Start of EXCERPTED RECORDS

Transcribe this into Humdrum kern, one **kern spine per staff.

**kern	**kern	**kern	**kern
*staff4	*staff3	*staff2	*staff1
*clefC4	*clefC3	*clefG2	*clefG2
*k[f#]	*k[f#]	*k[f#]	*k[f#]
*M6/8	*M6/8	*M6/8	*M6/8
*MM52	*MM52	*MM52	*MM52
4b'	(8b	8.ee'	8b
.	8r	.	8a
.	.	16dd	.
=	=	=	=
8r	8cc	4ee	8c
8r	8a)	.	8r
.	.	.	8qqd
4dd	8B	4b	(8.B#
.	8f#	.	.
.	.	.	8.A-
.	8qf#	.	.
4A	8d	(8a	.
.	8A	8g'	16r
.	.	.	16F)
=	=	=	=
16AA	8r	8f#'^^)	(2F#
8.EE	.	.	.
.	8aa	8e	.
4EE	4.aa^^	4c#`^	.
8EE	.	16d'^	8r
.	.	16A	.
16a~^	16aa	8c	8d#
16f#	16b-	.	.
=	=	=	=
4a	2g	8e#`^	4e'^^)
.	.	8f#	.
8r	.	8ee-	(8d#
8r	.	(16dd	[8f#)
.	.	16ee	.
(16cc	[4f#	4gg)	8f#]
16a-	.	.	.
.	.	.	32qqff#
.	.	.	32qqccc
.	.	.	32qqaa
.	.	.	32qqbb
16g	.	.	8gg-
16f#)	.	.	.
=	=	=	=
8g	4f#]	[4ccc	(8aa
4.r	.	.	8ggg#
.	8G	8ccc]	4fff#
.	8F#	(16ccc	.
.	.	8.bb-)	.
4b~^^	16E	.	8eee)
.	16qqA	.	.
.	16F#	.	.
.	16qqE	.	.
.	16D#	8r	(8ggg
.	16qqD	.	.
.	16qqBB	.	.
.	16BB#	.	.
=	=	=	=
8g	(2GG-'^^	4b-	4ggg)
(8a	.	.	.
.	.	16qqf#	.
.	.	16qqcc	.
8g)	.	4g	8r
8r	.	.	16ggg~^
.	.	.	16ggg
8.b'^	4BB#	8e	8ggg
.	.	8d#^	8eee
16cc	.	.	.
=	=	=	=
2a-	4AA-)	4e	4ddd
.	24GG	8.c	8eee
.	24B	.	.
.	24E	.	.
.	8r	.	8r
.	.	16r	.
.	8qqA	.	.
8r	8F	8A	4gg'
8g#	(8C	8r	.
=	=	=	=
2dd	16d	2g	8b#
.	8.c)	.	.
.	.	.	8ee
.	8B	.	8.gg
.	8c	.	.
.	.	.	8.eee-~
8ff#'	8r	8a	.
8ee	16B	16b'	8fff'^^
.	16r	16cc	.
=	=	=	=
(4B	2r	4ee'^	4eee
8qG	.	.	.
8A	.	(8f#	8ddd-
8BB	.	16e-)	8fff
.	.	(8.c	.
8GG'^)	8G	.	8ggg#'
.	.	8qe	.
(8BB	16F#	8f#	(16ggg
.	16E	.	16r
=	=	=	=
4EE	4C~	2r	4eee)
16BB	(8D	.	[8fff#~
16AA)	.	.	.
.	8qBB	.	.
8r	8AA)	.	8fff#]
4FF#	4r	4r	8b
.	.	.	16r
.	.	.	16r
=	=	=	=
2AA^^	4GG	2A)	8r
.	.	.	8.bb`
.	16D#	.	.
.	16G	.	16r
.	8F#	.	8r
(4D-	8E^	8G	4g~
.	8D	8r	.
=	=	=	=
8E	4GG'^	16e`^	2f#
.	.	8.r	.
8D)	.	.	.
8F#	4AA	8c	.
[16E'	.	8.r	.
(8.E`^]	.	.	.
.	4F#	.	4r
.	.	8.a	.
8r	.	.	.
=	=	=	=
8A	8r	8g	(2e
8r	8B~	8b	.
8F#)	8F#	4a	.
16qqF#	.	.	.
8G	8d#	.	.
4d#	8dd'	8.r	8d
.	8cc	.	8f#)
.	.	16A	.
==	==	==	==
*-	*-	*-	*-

End of EXCERPTED RECORDS

Gather every line of the records above that contains the string "kern". Case counts, so match only lines with that exact capitalization.

Transcribe this into Humdrum kern, one **kern spine per staff.
**kern	**kern	**kern	**kern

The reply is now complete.